YOUR TASK: Please return the lines from the one with "green line: moved 2 px right, 1 px up" through the end of the listing below, word for word, with every picture left out.

• • • • •

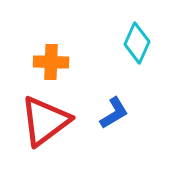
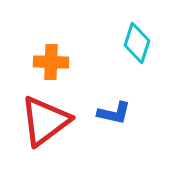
cyan diamond: rotated 6 degrees counterclockwise
blue L-shape: rotated 44 degrees clockwise
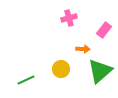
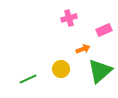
pink rectangle: rotated 28 degrees clockwise
orange arrow: rotated 24 degrees counterclockwise
green line: moved 2 px right, 1 px up
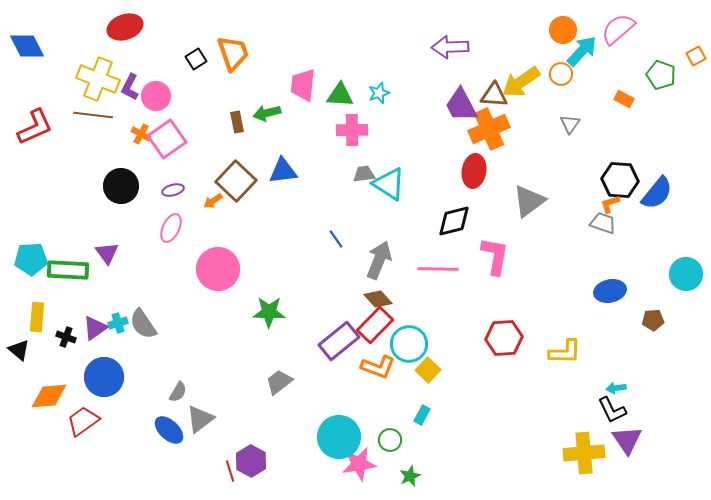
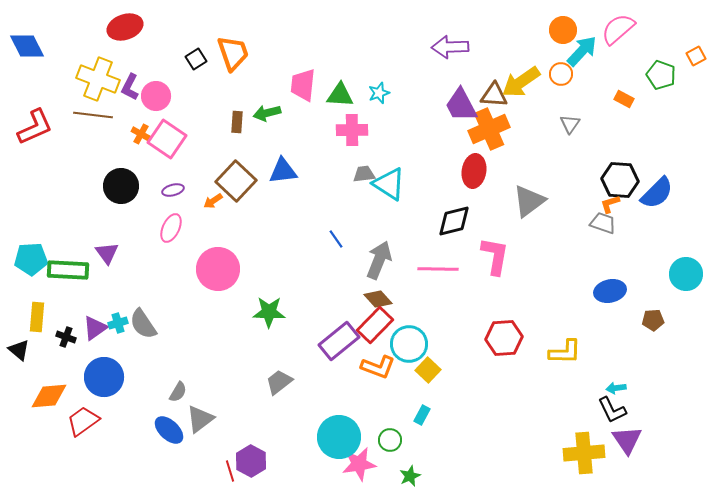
brown rectangle at (237, 122): rotated 15 degrees clockwise
pink square at (167, 139): rotated 21 degrees counterclockwise
blue semicircle at (657, 193): rotated 6 degrees clockwise
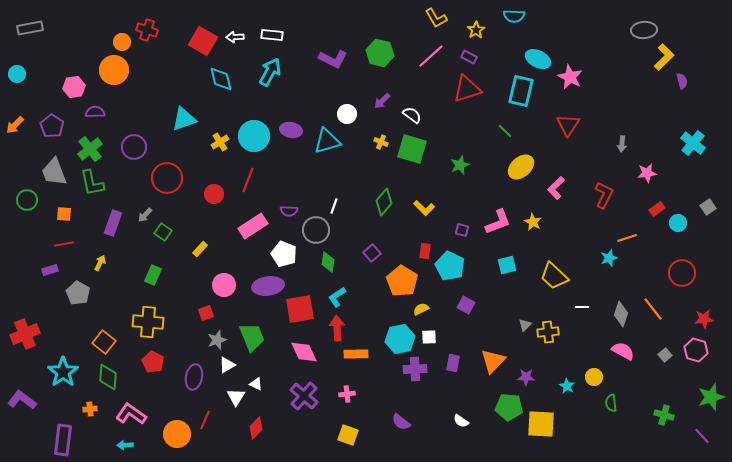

• • • • •

EXERCISE RESPONSE:
green line: moved 2 px right, 1 px up
brown rectangle at (237, 122): rotated 15 degrees clockwise
pink square at (167, 139): rotated 21 degrees counterclockwise
blue semicircle at (657, 193): rotated 6 degrees clockwise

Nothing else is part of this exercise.